--- DATA LISTING Enclosed Below ---

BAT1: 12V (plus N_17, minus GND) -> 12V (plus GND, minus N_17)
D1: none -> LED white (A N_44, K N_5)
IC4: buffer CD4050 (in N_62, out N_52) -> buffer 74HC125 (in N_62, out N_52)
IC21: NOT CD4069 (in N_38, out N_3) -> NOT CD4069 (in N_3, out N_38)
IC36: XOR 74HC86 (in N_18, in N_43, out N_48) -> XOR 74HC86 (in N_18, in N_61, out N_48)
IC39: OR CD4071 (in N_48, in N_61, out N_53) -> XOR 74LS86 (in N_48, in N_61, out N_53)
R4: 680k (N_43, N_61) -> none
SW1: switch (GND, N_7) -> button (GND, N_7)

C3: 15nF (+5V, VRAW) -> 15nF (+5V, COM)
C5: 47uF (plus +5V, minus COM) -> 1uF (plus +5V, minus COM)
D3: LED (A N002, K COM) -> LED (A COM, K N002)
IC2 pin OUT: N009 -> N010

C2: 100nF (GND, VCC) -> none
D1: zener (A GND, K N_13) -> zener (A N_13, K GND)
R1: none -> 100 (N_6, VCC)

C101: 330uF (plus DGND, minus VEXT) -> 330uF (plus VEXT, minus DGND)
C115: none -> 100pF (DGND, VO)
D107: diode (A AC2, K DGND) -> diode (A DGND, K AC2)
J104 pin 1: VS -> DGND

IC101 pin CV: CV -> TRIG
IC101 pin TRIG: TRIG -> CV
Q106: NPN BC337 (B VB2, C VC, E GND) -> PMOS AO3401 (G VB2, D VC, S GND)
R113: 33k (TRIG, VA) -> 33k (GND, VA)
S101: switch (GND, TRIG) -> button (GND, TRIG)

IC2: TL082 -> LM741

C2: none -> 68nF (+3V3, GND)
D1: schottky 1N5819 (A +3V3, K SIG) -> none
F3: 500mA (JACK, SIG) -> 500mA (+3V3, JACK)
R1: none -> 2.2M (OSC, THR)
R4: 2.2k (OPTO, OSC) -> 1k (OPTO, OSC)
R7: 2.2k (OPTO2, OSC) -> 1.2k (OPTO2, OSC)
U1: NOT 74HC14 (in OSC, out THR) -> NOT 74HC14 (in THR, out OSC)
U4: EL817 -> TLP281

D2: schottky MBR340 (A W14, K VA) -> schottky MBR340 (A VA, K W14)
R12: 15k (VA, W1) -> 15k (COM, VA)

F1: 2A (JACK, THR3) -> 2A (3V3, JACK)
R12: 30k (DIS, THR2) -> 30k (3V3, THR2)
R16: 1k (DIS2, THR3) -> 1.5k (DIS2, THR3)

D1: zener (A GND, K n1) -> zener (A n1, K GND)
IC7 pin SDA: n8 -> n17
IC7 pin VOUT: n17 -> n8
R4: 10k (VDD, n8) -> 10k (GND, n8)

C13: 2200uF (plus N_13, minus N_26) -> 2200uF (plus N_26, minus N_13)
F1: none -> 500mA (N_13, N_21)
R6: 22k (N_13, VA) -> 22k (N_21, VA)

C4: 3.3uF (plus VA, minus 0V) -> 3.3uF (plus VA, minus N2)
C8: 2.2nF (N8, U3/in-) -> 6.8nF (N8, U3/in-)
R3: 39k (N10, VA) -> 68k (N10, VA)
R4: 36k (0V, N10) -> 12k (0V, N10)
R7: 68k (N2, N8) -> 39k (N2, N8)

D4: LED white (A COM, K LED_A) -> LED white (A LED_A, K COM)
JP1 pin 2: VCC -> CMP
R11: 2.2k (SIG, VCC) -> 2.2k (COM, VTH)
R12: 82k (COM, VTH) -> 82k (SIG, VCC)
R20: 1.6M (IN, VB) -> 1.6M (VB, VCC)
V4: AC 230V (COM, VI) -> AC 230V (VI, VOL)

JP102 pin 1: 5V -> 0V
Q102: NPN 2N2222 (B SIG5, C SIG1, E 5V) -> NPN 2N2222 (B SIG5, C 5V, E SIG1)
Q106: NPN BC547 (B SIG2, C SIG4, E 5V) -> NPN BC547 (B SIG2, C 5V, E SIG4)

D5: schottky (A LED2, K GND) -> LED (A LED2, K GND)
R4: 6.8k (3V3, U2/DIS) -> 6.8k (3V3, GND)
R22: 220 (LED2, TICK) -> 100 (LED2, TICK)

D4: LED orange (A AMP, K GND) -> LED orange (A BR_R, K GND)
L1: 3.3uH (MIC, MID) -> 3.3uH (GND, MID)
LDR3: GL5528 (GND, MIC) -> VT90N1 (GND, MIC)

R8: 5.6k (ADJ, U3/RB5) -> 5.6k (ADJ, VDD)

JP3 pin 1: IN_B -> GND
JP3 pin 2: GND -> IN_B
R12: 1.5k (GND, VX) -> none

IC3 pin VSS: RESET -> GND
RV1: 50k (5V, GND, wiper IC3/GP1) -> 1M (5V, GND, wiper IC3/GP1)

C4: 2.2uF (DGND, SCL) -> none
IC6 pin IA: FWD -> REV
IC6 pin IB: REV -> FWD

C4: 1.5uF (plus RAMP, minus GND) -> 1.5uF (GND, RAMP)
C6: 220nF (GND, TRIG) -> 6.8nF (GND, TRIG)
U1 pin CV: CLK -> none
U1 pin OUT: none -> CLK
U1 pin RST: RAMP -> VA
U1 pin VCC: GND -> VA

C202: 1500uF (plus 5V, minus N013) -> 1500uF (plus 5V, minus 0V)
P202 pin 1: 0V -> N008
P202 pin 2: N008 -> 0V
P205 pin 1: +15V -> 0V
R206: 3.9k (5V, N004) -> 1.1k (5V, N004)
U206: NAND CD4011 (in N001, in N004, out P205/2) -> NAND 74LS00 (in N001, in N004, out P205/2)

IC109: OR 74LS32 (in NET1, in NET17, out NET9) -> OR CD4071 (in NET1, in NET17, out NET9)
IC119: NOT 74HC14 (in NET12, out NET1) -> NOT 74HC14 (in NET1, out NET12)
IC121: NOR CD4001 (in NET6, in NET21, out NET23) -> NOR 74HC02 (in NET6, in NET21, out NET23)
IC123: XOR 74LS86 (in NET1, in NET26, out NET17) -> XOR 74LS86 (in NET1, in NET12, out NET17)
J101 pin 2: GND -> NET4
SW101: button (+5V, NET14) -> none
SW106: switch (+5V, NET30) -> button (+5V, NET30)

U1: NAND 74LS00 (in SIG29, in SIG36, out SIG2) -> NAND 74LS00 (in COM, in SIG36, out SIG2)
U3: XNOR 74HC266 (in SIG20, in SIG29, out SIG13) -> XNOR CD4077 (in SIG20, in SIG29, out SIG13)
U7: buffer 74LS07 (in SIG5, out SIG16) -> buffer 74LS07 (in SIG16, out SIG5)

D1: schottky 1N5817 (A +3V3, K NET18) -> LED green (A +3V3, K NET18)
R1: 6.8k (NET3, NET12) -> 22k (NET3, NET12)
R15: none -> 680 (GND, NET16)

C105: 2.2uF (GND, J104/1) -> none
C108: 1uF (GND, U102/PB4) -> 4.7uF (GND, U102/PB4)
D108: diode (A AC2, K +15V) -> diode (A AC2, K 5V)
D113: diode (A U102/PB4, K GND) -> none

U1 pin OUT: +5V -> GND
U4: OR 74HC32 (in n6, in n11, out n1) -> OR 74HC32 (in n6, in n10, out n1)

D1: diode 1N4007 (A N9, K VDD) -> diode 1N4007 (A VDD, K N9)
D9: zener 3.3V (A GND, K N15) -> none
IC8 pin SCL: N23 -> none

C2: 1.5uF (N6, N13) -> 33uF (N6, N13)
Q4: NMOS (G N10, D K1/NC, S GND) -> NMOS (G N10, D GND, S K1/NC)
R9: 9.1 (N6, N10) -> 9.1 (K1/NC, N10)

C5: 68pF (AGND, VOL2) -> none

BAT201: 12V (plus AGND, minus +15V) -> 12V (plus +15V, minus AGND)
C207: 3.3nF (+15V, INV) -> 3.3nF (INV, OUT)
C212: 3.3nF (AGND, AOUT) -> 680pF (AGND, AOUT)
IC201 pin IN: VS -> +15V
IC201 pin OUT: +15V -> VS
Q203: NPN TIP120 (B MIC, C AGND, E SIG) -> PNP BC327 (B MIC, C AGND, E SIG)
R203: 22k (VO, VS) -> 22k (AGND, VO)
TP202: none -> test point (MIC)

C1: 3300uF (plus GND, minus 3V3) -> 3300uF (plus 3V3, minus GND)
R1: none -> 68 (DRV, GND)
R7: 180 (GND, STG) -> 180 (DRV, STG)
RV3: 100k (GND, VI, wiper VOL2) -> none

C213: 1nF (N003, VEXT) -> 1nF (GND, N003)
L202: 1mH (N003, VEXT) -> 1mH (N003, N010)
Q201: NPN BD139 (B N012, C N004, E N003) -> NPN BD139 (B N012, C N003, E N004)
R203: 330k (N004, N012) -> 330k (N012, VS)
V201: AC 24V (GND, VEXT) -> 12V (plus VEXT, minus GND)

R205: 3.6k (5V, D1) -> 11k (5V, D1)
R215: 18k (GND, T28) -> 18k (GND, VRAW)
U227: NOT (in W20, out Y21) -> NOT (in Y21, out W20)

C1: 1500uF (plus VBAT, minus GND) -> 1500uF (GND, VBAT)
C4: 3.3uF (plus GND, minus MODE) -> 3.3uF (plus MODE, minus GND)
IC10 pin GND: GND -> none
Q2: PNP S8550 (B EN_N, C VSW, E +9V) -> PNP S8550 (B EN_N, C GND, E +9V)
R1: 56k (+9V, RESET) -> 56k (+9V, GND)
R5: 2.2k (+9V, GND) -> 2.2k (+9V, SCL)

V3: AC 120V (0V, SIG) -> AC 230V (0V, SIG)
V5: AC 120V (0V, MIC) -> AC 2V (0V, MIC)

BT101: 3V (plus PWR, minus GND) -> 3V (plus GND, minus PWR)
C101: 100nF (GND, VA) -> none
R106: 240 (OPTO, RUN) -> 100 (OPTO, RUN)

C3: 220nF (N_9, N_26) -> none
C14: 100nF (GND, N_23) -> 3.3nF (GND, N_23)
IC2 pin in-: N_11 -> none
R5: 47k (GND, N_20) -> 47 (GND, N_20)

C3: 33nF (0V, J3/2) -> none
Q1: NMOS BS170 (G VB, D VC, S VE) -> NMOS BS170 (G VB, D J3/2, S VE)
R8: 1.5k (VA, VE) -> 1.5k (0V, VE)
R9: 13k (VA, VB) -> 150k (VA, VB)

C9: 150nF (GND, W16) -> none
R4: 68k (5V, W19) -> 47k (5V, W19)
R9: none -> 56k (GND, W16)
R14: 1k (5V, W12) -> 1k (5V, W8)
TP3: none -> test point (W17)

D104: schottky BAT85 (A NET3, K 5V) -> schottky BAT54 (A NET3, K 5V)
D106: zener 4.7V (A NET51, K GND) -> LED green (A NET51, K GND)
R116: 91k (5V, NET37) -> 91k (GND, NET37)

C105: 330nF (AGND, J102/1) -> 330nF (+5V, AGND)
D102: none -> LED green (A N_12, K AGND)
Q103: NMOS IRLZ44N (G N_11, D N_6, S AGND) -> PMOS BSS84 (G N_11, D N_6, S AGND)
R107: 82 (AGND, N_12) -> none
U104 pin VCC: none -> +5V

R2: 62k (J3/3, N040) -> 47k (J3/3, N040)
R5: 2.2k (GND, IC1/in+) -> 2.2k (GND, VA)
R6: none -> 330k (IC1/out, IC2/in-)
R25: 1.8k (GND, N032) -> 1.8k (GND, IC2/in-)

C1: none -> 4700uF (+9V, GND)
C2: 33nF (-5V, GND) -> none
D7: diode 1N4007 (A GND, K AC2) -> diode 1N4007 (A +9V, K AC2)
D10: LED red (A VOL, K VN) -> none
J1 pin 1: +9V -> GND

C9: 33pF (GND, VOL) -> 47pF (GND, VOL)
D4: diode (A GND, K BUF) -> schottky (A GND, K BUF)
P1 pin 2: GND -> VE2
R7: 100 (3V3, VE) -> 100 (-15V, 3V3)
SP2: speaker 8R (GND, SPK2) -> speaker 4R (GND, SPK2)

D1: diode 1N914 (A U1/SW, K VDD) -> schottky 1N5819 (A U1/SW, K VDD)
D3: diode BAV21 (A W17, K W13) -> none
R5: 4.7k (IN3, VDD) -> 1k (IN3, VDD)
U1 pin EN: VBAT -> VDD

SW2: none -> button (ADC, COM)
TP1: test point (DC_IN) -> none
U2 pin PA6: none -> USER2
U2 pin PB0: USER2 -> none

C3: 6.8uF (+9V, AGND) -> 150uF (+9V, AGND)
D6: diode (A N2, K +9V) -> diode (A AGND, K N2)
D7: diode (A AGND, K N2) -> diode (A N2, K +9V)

--- End of Enclosed DATA LISTING ---

WHAT IS NEEDED ->
Return, unchanged, the run of lines above that opens with the line containing "R116: 91k (5V, NET37) -> 91k (GND, NET37)" and closes with the line containing "SP2: speaker 8R". Include both.

WRITTEN SOLUTION ->
R116: 91k (5V, NET37) -> 91k (GND, NET37)

C105: 330nF (AGND, J102/1) -> 330nF (+5V, AGND)
D102: none -> LED green (A N_12, K AGND)
Q103: NMOS IRLZ44N (G N_11, D N_6, S AGND) -> PMOS BSS84 (G N_11, D N_6, S AGND)
R107: 82 (AGND, N_12) -> none
U104 pin VCC: none -> +5V

R2: 62k (J3/3, N040) -> 47k (J3/3, N040)
R5: 2.2k (GND, IC1/in+) -> 2.2k (GND, VA)
R6: none -> 330k (IC1/out, IC2/in-)
R25: 1.8k (GND, N032) -> 1.8k (GND, IC2/in-)

C1: none -> 4700uF (+9V, GND)
C2: 33nF (-5V, GND) -> none
D7: diode 1N4007 (A GND, K AC2) -> diode 1N4007 (A +9V, K AC2)
D10: LED red (A VOL, K VN) -> none
J1 pin 1: +9V -> GND

C9: 33pF (GND, VOL) -> 47pF (GND, VOL)
D4: diode (A GND, K BUF) -> schottky (A GND, K BUF)
P1 pin 2: GND -> VE2
R7: 100 (3V3, VE) -> 100 (-15V, 3V3)
SP2: speaker 8R (GND, SPK2) -> speaker 4R (GND, SPK2)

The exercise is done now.